(Stored data entries)
________

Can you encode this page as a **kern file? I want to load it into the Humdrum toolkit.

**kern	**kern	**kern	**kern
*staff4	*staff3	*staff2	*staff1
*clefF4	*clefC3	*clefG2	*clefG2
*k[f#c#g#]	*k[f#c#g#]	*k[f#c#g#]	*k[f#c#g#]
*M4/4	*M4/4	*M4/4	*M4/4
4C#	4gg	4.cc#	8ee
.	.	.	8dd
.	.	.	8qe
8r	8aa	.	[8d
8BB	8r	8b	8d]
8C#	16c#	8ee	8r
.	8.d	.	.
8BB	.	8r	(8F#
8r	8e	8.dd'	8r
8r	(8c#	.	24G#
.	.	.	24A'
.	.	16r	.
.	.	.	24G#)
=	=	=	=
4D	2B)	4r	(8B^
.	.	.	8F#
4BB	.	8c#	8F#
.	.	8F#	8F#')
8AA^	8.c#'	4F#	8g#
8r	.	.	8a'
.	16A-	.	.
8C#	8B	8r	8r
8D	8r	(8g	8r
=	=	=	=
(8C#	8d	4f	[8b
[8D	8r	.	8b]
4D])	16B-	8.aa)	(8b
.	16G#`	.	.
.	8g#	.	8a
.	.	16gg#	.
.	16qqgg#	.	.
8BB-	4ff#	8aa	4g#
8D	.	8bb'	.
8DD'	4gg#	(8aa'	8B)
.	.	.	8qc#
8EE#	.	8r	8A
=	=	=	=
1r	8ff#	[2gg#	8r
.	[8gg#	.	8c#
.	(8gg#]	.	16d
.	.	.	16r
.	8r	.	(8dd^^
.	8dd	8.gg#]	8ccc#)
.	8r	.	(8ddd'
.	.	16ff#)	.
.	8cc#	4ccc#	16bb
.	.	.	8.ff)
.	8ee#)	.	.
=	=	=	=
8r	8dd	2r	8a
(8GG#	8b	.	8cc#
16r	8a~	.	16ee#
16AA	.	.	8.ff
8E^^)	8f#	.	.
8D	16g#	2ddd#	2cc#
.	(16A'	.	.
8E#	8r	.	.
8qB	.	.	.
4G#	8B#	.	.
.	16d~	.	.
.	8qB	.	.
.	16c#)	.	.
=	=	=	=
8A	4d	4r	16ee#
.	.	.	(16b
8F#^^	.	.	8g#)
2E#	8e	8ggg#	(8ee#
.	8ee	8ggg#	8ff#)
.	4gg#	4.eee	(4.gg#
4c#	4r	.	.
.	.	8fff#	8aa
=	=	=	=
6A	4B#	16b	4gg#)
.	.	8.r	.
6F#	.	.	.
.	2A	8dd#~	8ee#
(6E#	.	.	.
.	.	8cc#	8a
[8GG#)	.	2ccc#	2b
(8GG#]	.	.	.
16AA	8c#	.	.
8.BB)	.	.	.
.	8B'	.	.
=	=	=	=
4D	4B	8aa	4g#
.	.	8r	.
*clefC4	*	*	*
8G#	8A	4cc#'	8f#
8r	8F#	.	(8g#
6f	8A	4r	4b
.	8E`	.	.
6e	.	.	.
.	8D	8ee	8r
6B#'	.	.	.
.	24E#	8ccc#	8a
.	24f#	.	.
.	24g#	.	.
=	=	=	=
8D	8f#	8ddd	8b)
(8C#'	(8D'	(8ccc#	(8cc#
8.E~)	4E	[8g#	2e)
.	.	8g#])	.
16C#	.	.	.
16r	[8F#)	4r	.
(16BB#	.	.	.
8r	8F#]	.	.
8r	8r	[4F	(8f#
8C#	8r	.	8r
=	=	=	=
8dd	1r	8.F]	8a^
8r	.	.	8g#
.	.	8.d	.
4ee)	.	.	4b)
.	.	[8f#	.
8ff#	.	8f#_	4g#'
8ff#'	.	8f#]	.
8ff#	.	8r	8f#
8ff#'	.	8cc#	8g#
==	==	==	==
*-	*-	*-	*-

________

### Task brief
Gather every line in the entries above that contains the string "kern". Case counts, so match it with the same capitalization.

### Exercise answer
Can you encode this page as a **kern file? I want to load it into the Humdrum toolkit.
**kern	**kern	**kern	**kern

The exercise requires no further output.